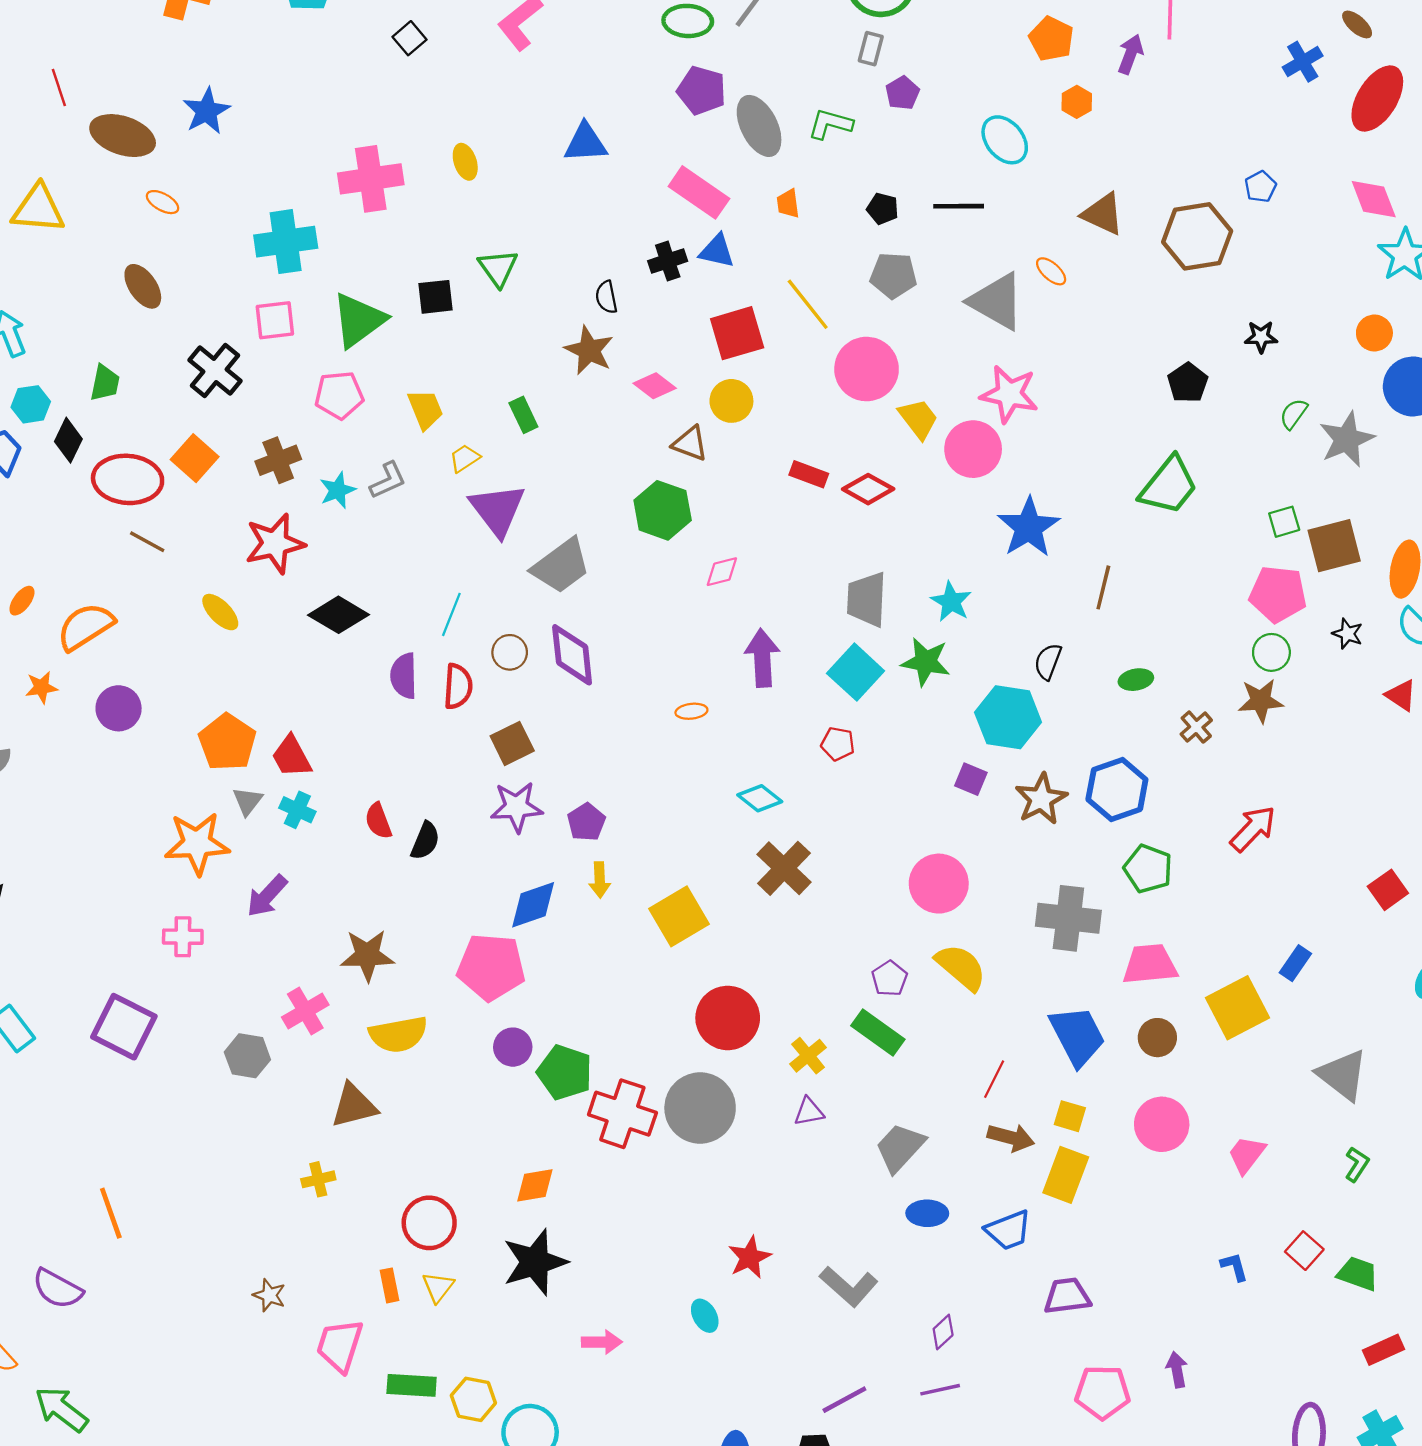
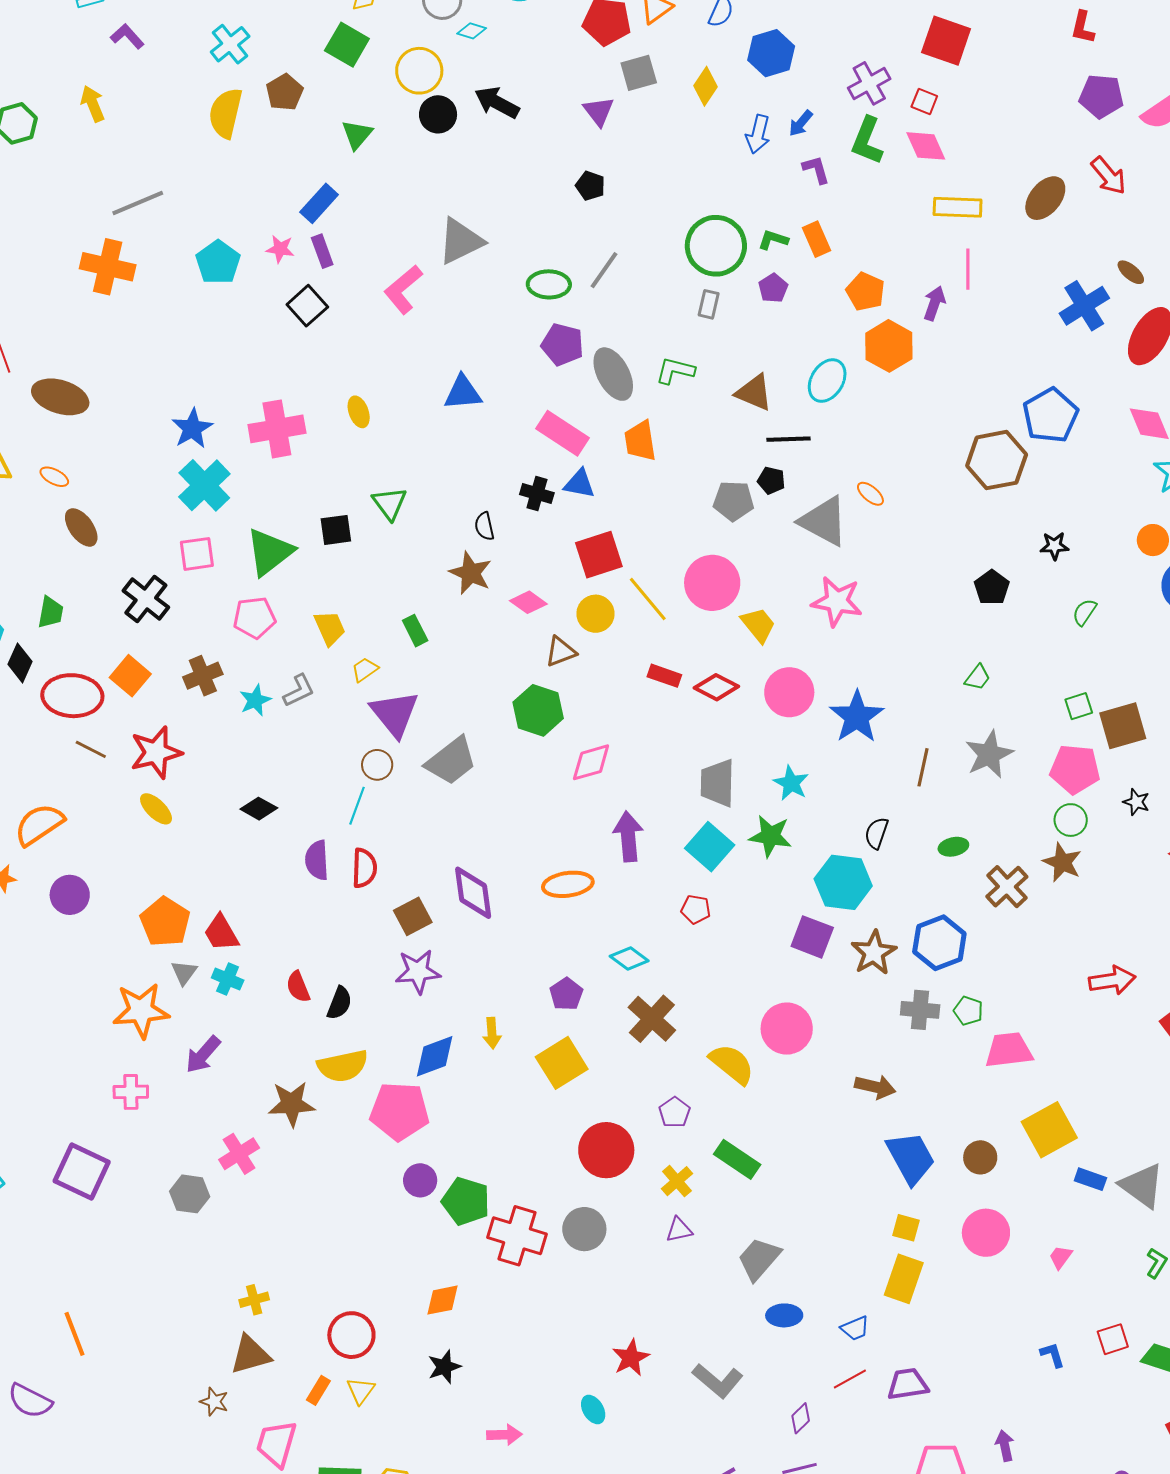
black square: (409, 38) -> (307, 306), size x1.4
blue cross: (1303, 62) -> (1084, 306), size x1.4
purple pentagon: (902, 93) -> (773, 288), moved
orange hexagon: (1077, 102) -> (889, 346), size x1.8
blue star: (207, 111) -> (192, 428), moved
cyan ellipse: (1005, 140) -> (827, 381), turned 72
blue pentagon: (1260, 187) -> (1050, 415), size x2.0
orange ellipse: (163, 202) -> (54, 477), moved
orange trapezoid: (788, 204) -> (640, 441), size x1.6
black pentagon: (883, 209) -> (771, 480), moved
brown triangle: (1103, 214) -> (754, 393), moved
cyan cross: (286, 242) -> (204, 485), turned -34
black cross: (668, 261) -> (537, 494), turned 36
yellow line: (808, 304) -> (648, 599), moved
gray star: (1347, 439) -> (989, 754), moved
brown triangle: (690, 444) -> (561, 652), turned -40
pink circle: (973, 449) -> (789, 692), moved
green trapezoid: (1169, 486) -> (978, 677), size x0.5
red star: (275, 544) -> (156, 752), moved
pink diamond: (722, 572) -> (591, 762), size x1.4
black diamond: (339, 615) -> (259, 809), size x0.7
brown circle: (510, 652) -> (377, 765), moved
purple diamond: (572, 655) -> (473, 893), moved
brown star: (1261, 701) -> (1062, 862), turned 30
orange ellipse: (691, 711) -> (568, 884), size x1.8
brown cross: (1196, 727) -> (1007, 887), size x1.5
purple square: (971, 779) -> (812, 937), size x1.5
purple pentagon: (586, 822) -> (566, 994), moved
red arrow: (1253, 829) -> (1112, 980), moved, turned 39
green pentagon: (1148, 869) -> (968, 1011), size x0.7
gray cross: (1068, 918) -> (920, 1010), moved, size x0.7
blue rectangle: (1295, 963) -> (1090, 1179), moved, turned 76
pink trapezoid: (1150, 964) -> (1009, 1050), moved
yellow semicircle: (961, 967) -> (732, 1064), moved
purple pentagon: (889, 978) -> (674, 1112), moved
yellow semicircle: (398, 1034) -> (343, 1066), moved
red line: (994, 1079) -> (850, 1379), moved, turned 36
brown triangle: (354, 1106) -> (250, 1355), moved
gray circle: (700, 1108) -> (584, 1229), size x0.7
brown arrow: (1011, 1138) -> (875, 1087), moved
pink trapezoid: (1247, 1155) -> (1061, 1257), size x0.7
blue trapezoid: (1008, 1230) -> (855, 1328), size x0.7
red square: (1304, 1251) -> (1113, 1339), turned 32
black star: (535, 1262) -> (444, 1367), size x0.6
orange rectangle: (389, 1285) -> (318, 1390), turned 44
* * *
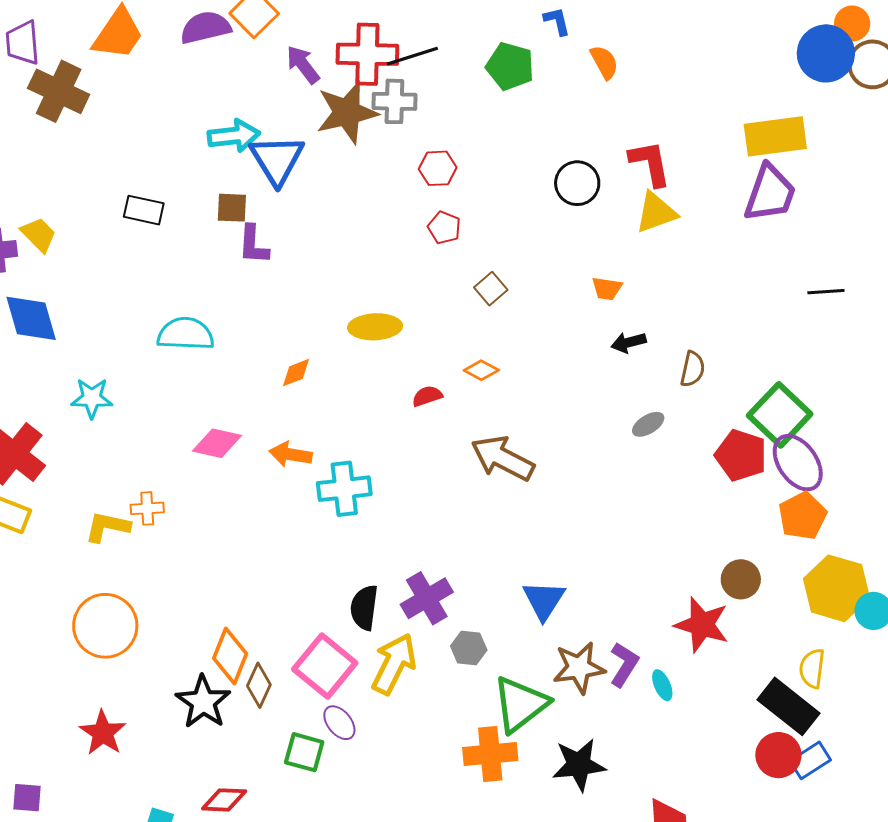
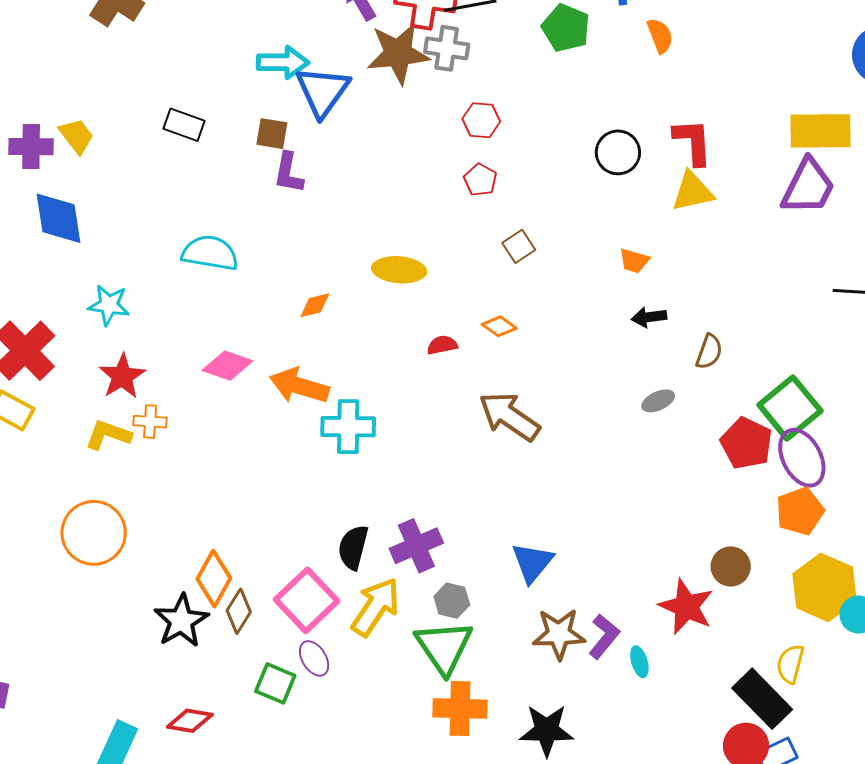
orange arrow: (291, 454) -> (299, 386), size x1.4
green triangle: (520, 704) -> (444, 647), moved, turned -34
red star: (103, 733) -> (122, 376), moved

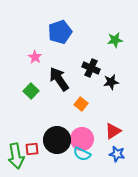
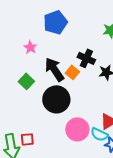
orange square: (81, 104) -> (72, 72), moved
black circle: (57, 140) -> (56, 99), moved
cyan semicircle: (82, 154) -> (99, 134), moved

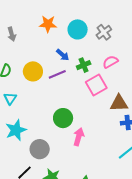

— WHAT YOU ARE ASKED TO DO —
How many of the lines above include the string "trapezoid"? Only the number should be written.

— EXPECTED OUTPUT —
5